Extraia dos dados abaixo todas as linhas em que aparece a palavra "Output".

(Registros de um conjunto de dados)
────────────────

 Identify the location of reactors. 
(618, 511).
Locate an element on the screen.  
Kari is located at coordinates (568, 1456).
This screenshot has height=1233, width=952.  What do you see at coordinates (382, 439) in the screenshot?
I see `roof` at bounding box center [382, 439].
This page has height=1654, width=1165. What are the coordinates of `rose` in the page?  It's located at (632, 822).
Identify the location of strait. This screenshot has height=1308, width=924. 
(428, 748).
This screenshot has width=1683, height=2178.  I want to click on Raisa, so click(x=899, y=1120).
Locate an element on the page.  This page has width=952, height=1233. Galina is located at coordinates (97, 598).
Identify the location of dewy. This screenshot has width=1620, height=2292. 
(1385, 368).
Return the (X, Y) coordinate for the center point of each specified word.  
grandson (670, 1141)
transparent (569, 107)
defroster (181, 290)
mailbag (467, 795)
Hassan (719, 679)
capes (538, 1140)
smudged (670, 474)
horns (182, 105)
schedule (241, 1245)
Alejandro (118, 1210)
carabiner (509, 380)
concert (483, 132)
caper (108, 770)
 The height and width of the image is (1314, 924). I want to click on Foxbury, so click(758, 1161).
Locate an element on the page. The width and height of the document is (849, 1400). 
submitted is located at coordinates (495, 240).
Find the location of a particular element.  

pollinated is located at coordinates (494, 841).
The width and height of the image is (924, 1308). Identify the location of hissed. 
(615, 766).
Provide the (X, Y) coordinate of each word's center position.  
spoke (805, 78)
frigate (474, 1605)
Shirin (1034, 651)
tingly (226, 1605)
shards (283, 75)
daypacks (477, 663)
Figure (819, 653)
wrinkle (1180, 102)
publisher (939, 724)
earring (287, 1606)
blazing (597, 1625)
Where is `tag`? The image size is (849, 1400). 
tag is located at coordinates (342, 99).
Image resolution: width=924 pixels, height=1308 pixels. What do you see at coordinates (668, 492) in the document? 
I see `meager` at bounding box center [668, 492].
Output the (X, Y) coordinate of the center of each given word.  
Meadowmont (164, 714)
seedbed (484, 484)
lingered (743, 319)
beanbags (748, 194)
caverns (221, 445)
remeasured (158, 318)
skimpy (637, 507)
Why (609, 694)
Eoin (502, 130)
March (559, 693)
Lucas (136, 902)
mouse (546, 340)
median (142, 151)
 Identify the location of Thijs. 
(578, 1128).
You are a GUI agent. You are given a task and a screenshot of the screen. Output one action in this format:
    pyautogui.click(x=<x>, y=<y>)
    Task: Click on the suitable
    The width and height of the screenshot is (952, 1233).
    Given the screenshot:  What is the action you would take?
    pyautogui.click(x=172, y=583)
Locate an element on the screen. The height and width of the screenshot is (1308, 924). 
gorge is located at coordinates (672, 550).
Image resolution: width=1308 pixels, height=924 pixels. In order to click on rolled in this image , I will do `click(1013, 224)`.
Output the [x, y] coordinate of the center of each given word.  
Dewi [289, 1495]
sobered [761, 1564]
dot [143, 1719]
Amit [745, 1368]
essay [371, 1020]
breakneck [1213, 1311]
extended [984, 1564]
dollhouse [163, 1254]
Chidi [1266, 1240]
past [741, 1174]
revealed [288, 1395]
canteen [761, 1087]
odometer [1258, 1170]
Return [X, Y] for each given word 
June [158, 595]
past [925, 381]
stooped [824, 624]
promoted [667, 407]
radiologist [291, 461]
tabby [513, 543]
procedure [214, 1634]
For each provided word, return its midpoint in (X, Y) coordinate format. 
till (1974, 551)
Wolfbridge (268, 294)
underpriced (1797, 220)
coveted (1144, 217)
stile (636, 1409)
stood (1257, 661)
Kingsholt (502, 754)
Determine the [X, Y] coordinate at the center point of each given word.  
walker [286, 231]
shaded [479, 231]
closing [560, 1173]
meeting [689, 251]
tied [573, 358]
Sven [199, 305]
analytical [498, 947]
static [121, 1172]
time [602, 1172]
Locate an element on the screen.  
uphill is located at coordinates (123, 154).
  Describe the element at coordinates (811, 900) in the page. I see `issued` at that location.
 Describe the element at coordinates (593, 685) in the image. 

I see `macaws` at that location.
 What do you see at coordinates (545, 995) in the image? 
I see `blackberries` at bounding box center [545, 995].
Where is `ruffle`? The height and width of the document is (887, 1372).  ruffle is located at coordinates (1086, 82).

────────────────

▶ **Resposta da tarefa**:
Output the (X, Y) coordinate of the center of each given word.  
You are a GUI agent. You are given a task and a screenshot of the screen. Output one action in this format:
Output the [x, y] coordinate of the center of each given word.  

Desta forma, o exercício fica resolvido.